▶ PROBLEM DETAILS: Transcribe exactly, and only, the lines running from the one with "C2: none -> 150nF (GND, N11)" to the end of the entries below, both included, without any pictures.

▶ INFORMATION PROVIDED:
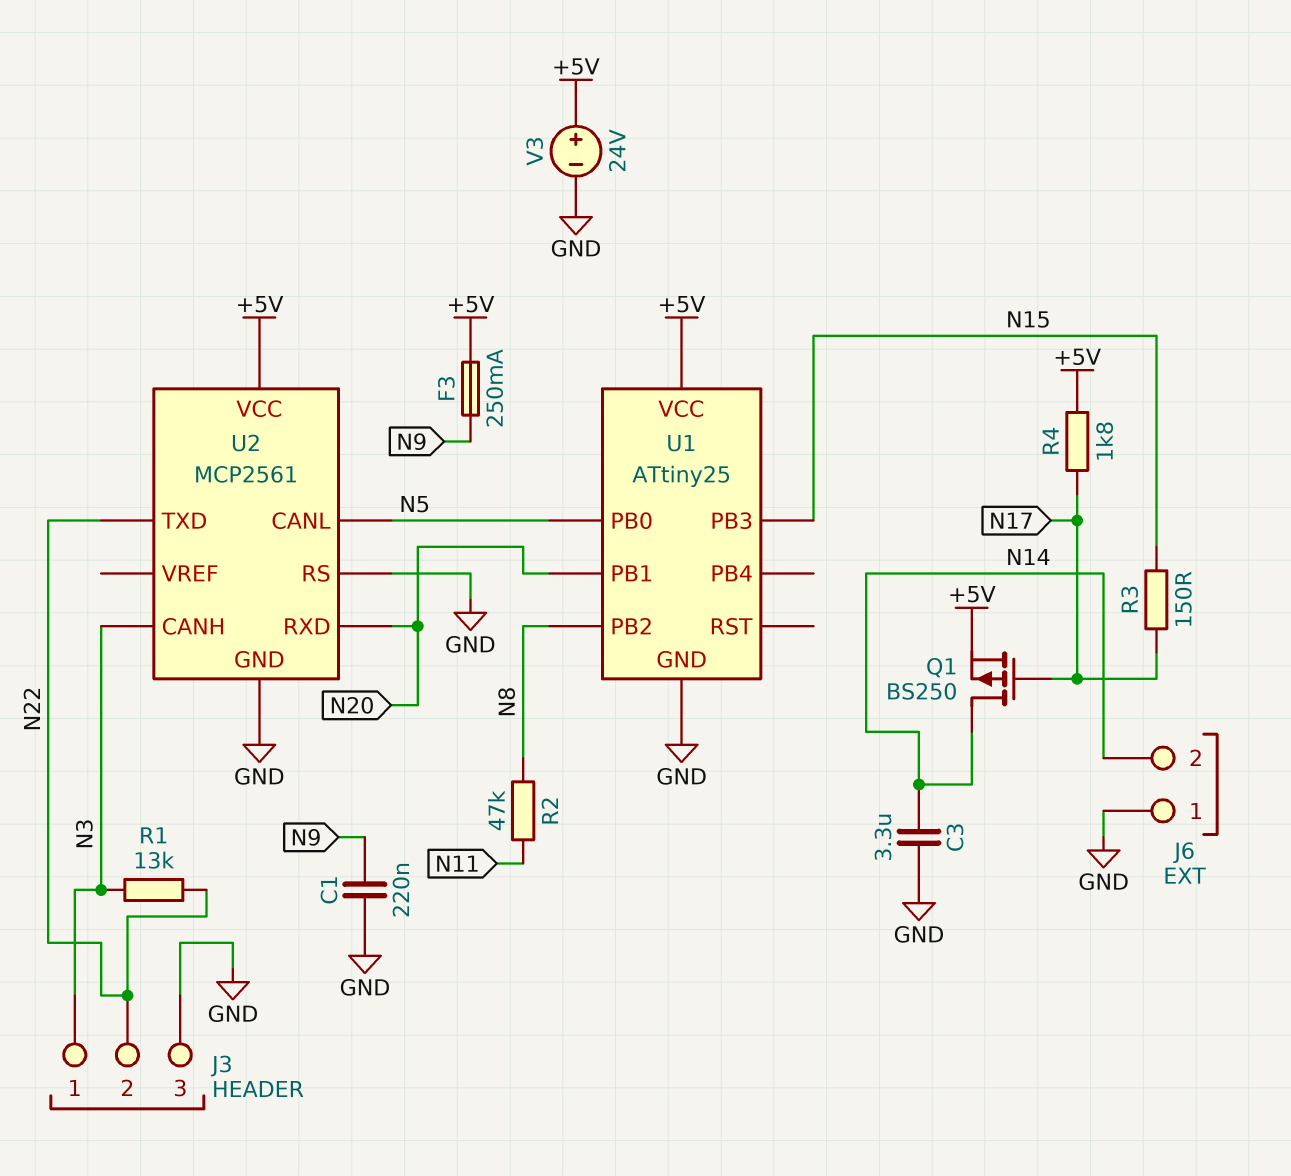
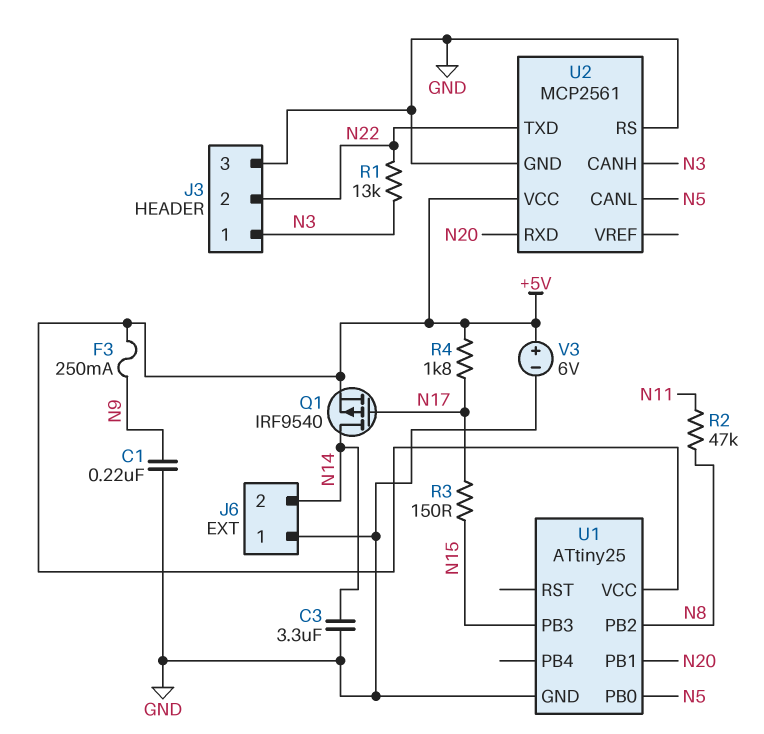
Q1: PMOS BS250 (G N17, D N14, S +5V) -> PMOS IRF9540 (G N17, D N14, S +5V)
V3: 24V (plus +5V, minus GND) -> 6V (plus +5V, minus GND)

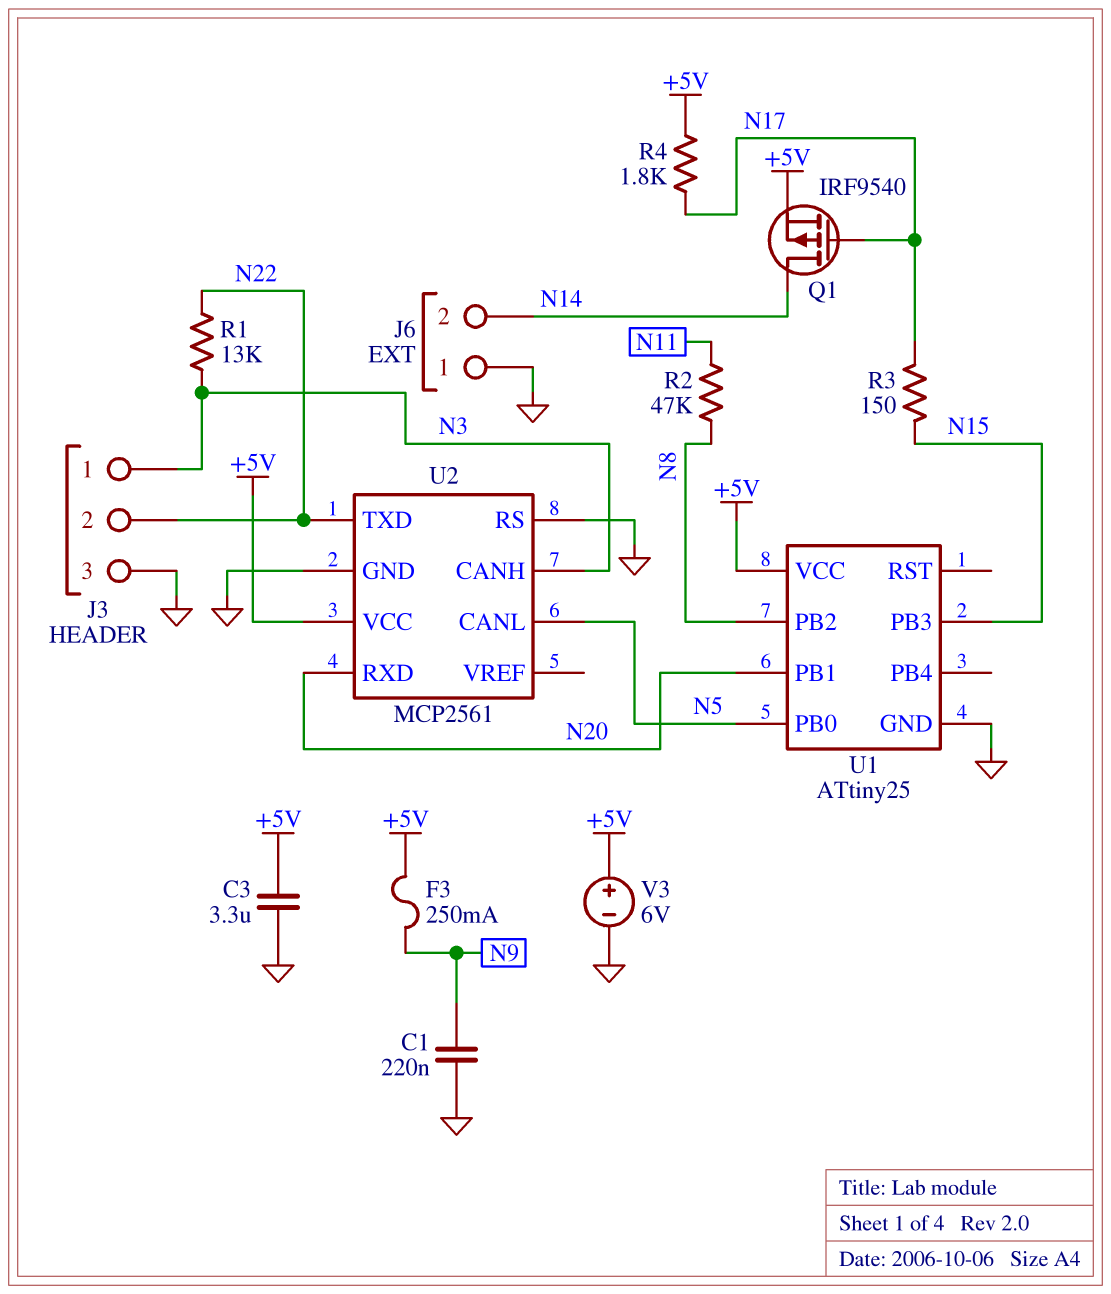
C3: 3.3uF (GND, N14) -> 3.3uF (+5V, GND)

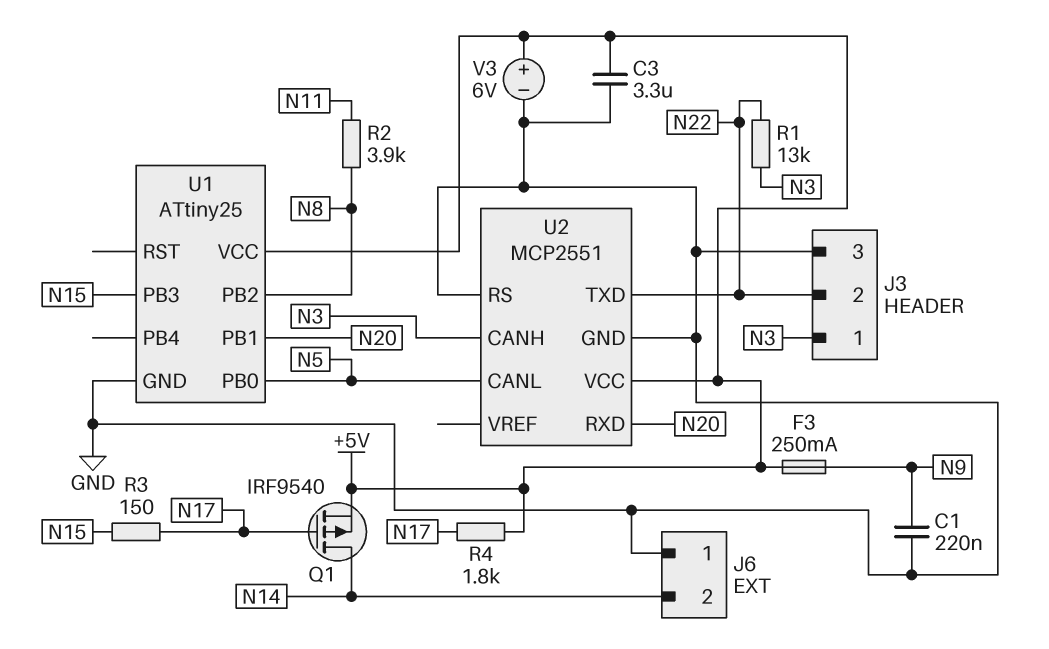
R2: 47k (N8, N11) -> 3.9k (N8, N11)
U2: MCP2561 -> MCP2551

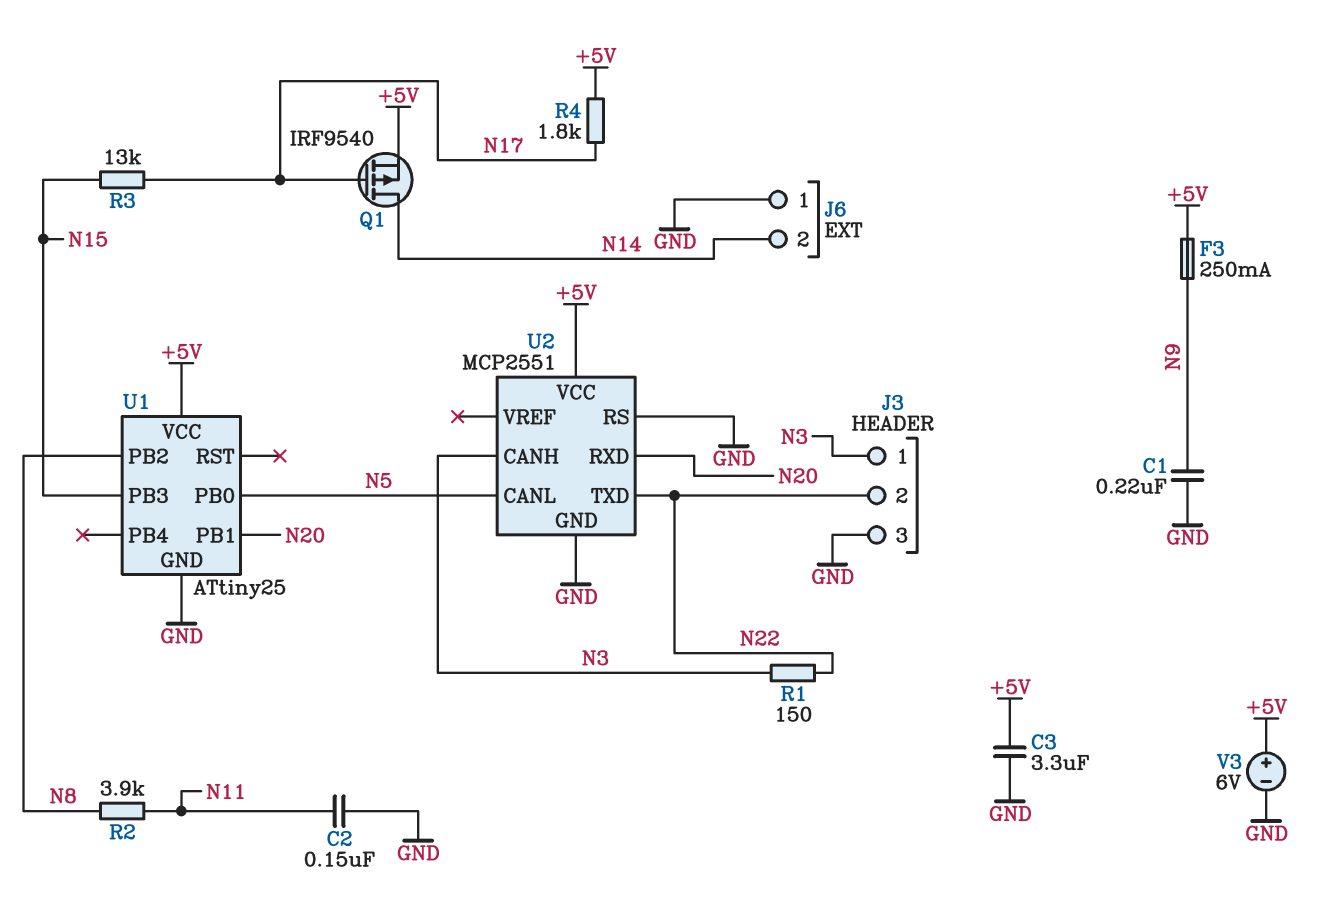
C2: none -> 150nF (GND, N11)
R1: 13k (N3, N22) -> 150 (N3, N22)
R3: 150 (N15, N17) -> 13k (N15, N17)

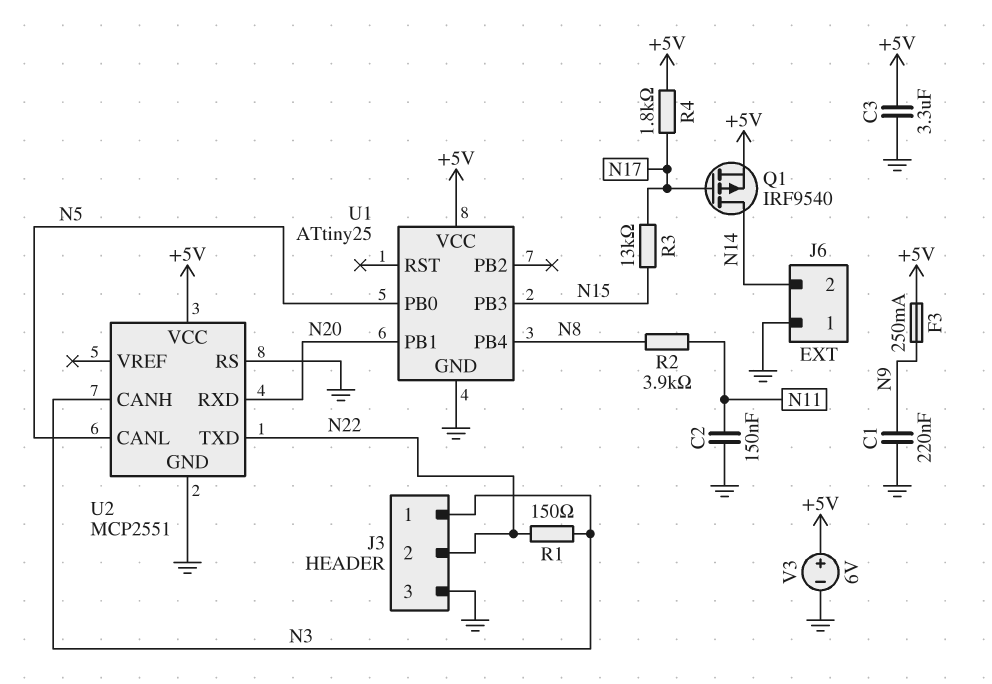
U1 pin PB2: N8 -> none
U1 pin PB4: none -> N8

▶ ANSWER TO THIS EXERCISE:
C2: none -> 150nF (GND, N11)
R1: 13k (N3, N22) -> 150 (N3, N22)
R3: 150 (N15, N17) -> 13k (N15, N17)

U1 pin PB2: N8 -> none
U1 pin PB4: none -> N8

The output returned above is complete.